Exercise directions :: Repeat the records below exactly, leaving out any pictures.

Segment Start: Dataset entries

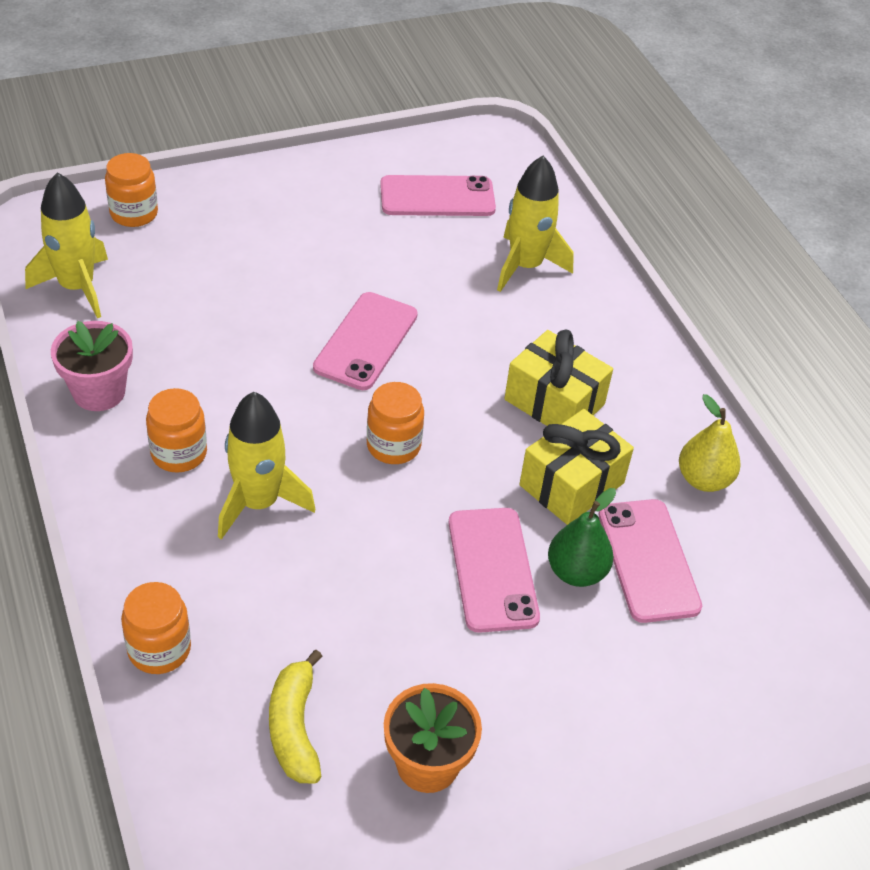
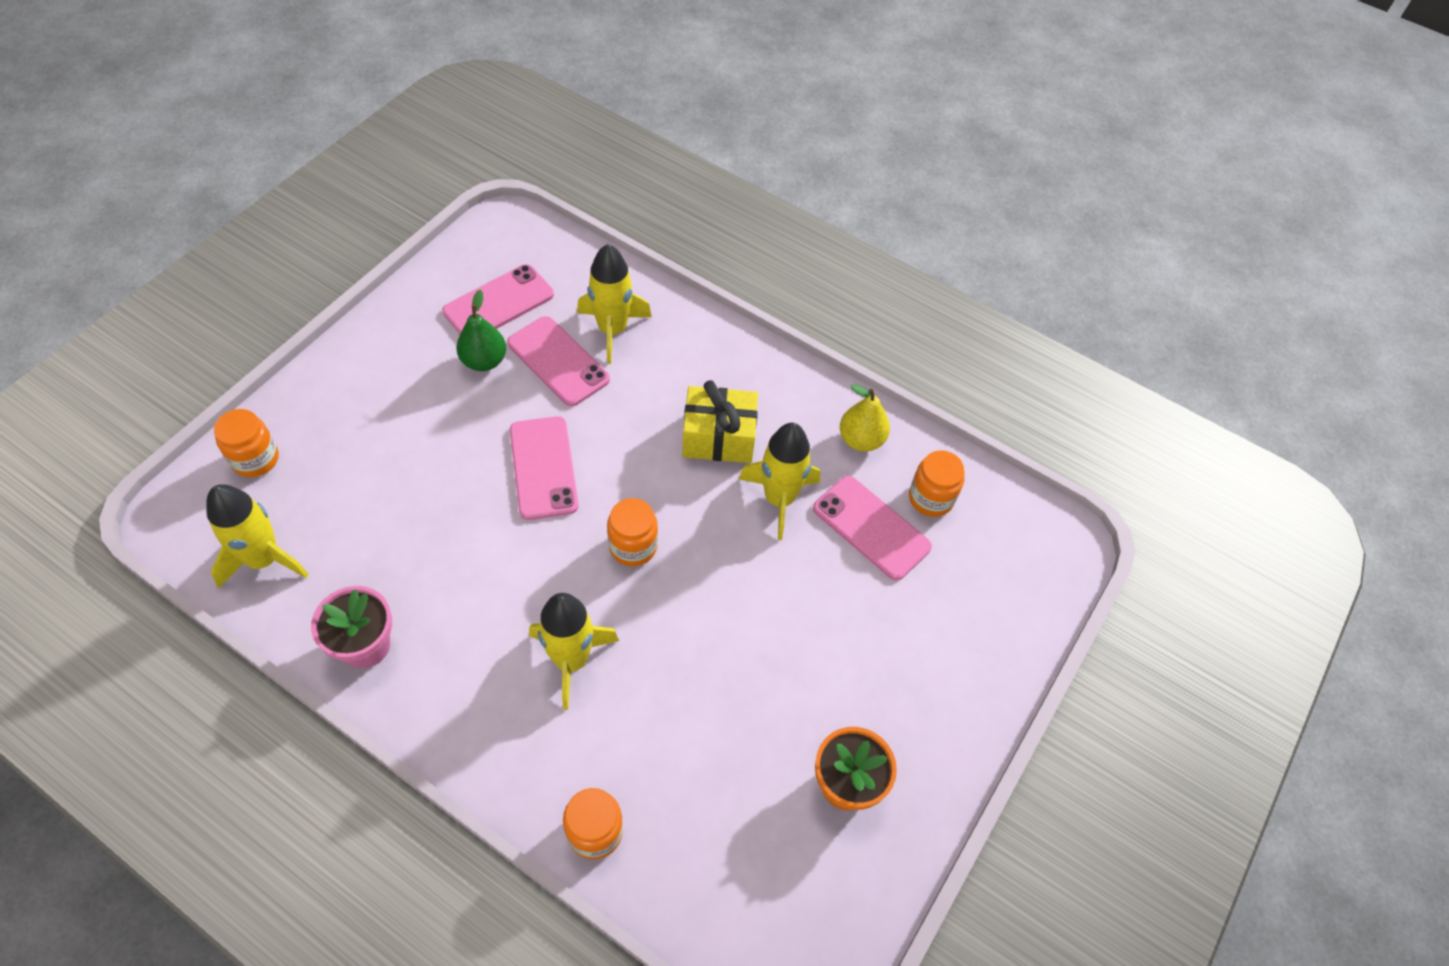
camera: 35 degrees left, 10 degrees up
orange jar [146,388,207,473] -> orange jar moved to [909,450,965,517]
yellow banana [269,650,323,784] -> none
pink phone [449,508,540,633] -> pink phone moved to [507,316,610,406]
yellow gift [519,409,634,525] -> yellow rocket [739,423,820,540]
green pear [548,488,616,587] -> green pear moved to [456,290,506,371]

Segment End: Dataset entries

Your solution ::
camera: 35 degrees left, 10 degrees up
orange jar [146,388,207,473] -> orange jar moved to [909,450,965,517]
yellow banana [269,650,323,784] -> none
pink phone [449,508,540,633] -> pink phone moved to [507,316,610,406]
yellow gift [519,409,634,525] -> yellow rocket [739,423,820,540]
green pear [548,488,616,587] -> green pear moved to [456,290,506,371]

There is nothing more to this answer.